Content starts

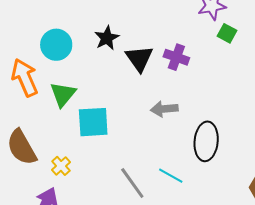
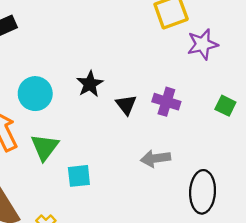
green square: (227, 33) -> (225, 106), moved
black triangle: (139, 58) -> (126, 105), size x0.7
cyan square: (93, 122) -> (79, 176), size x0.7

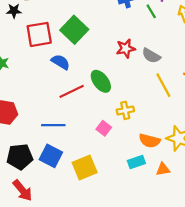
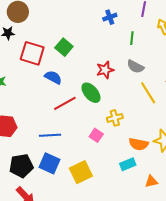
green line: (151, 11) -> (132, 38), moved, turned 40
green square: (74, 30) -> (64, 47), size x0.7
red square: (39, 34) -> (32, 53), turned 30
red star: (126, 48) -> (105, 70), moved
orange triangle: (163, 169) -> (151, 181), moved

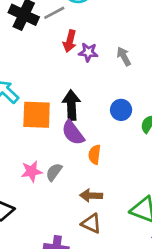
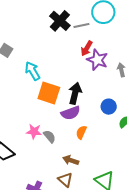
purple star: (88, 52) -> (97, 60), size x1.5
purple semicircle: (73, 133) -> (71, 113), turned -90
gray semicircle: (54, 172) -> (50, 136), turned 88

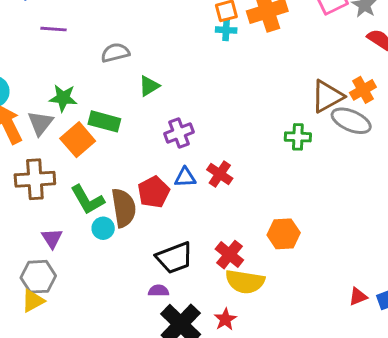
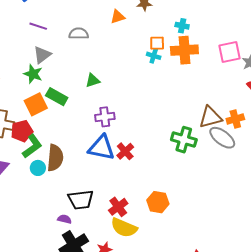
gray semicircle: (115, 53) -> (79, 34), moved
gray triangle: (40, 123) -> (42, 55), moved
green cross: (298, 137) -> (184, 140), size x1.4
blue triangle: (185, 177) -> (101, 148), size x1.8
red pentagon: (154, 192) -> (22, 131), moved
green L-shape: (87, 200) -> (32, 146), turned -110

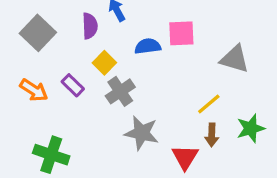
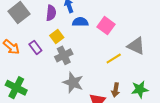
pink square: (181, 33) -> (106, 26), turned 30
blue semicircle: (148, 46) -> (80, 22), moved
yellow line: (209, 104) -> (114, 59), moved

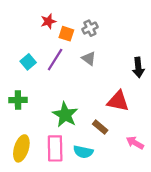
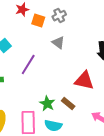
purple line: (55, 60) -> (28, 65), moved
green star: (65, 115) -> (47, 104), moved, size x0.7

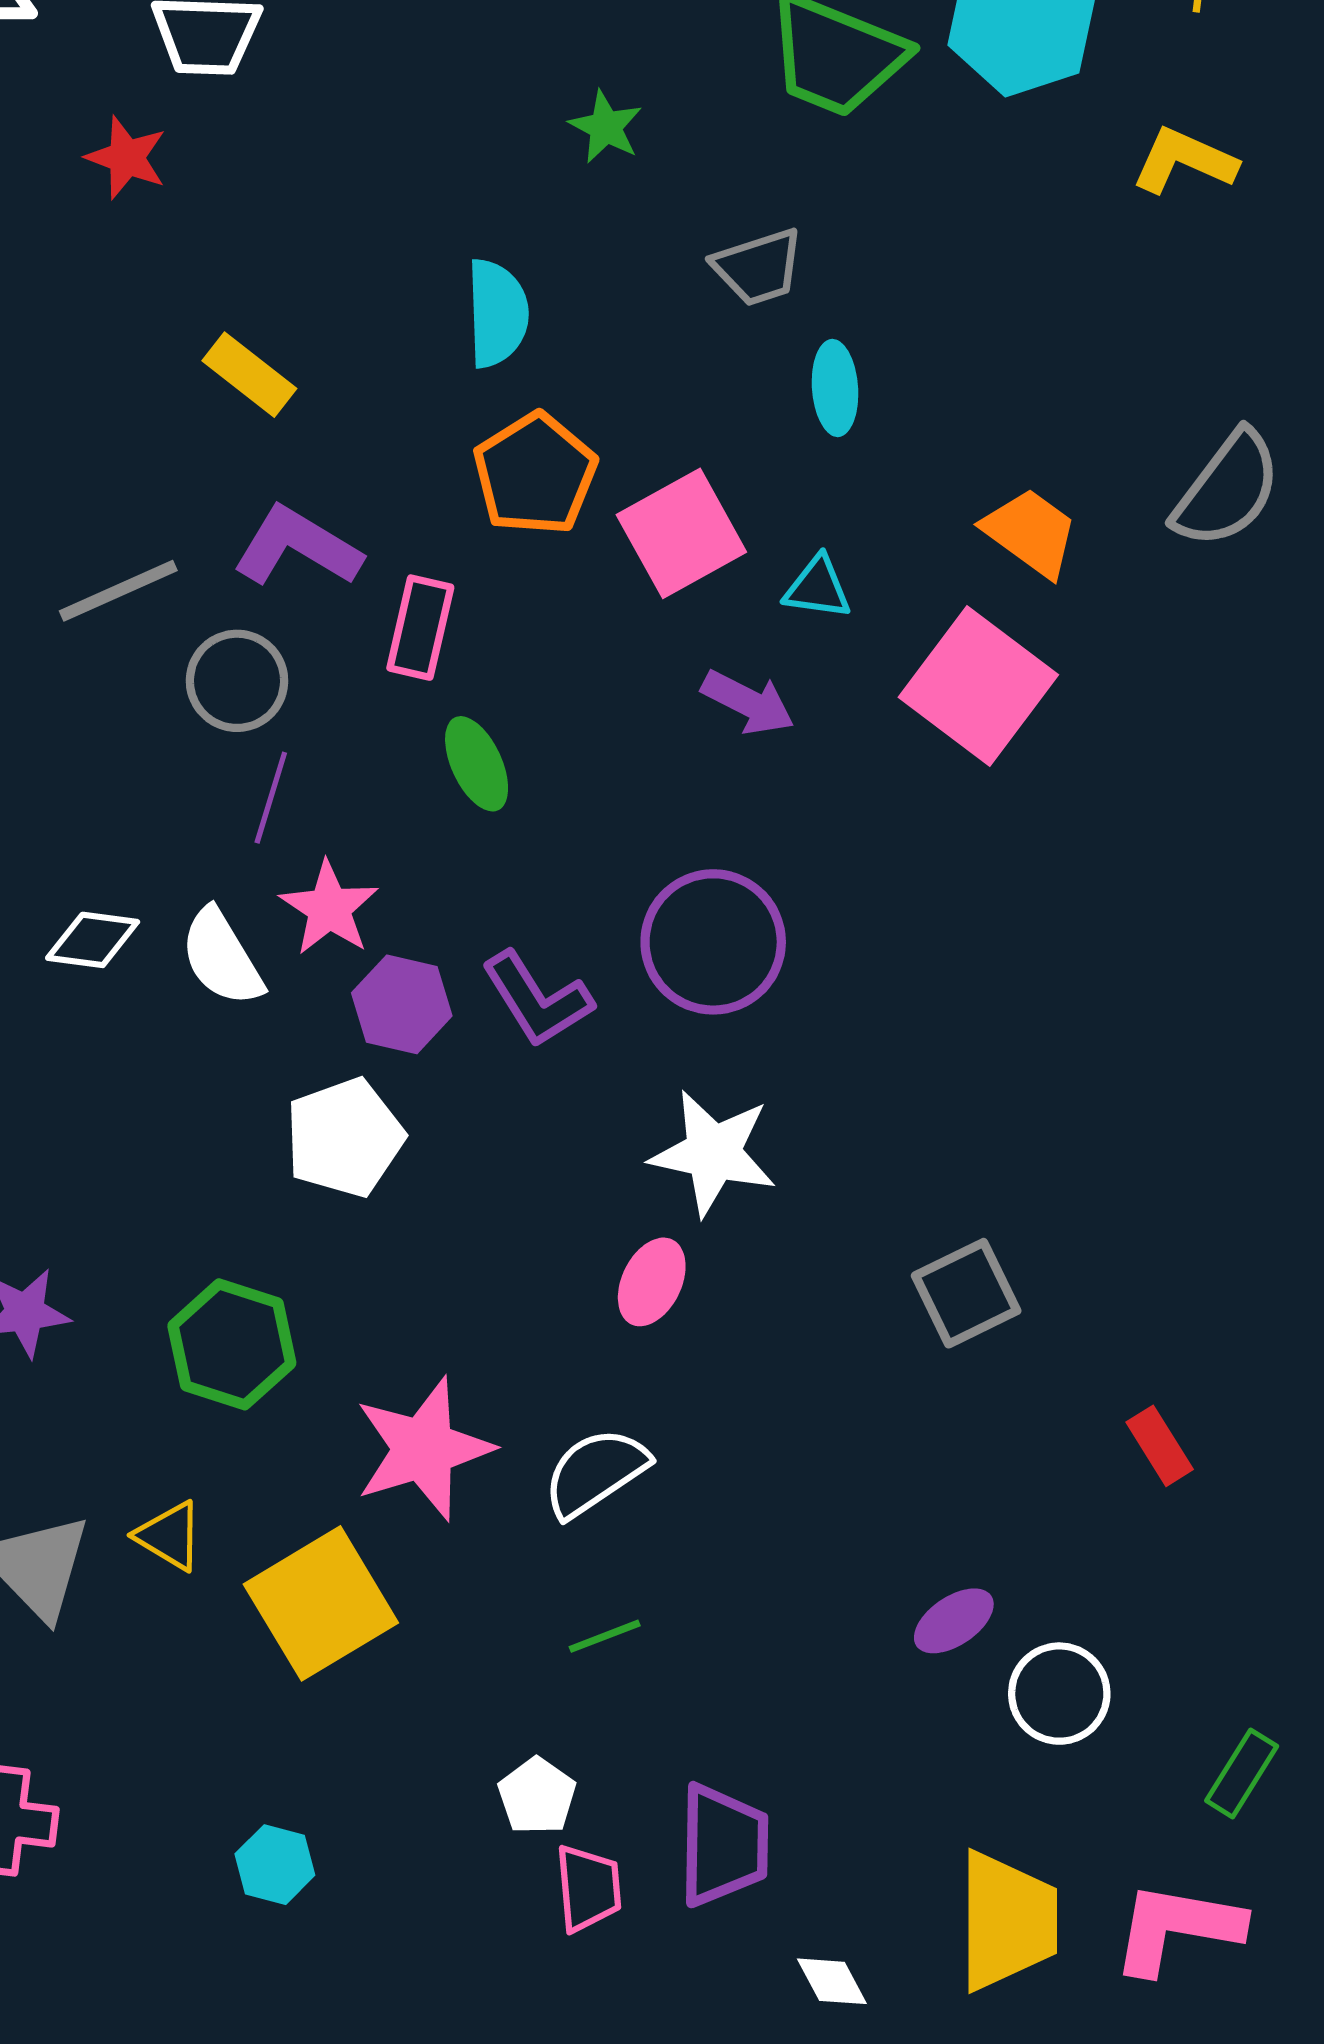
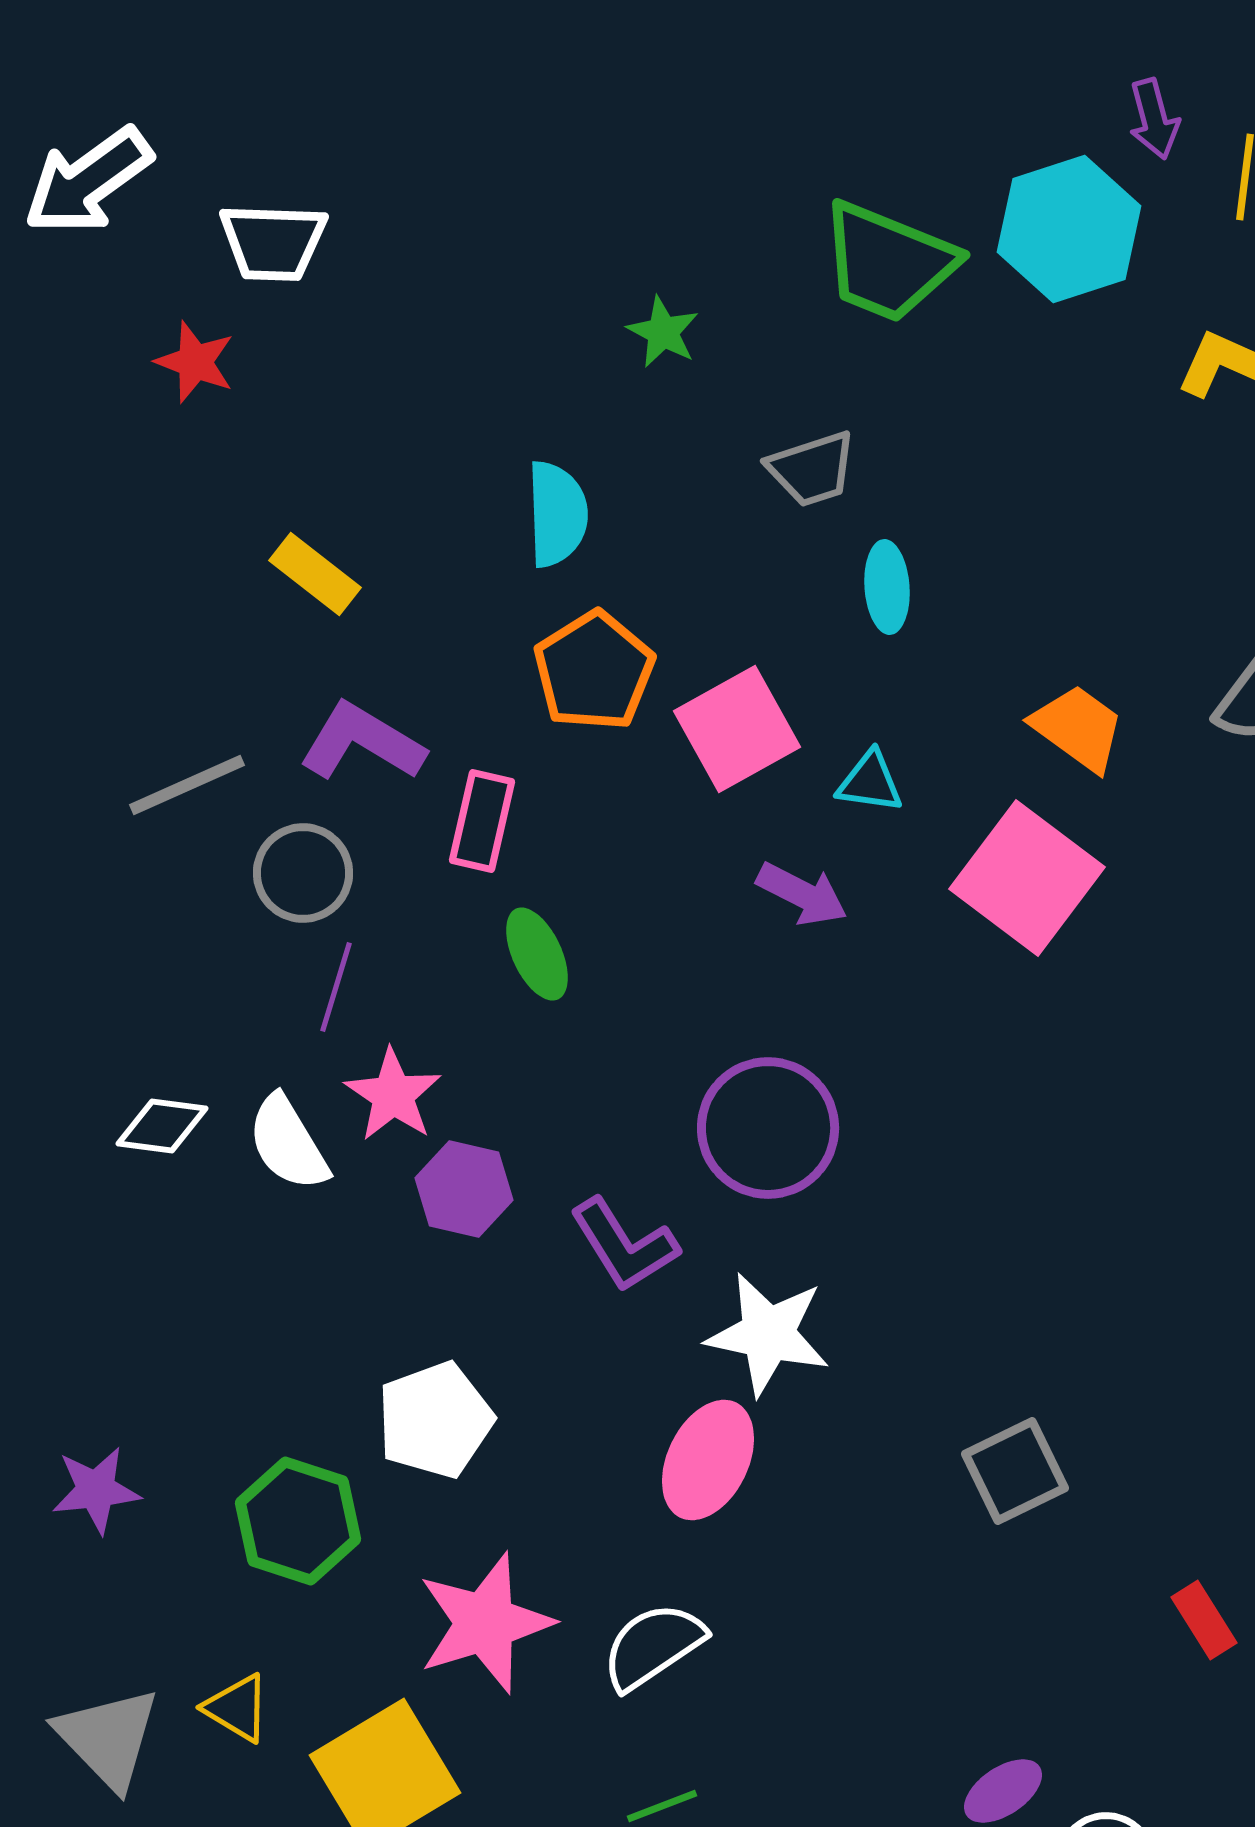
purple L-shape: (537, 999) -> (624, 1245), moved
white pentagon: (345, 1138) -> (435, 1420), moved
pink ellipse: (652, 1282) -> (708, 1460), size x1.4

Content ends

_EXERCISE PROMPT_
What you write out is the stretch of entries from the line containing "red pentagon: (154, 192) -> (22, 131), moved" to the line containing "purple L-shape: (537, 999)", word for word, with both end lines and no pictures.

_FINISHED EXERCISE_
red pentagon: (154, 192) -> (22, 131), moved
green L-shape: (87, 200) -> (32, 146), turned -110

pink square: (181, 33) -> (106, 26), turned 30
blue semicircle: (148, 46) -> (80, 22), moved
yellow line: (209, 104) -> (114, 59), moved

purple line: (55, 60) -> (28, 65), moved
green star: (65, 115) -> (47, 104), moved, size x0.7

purple L-shape: (537, 999) -> (624, 1245), moved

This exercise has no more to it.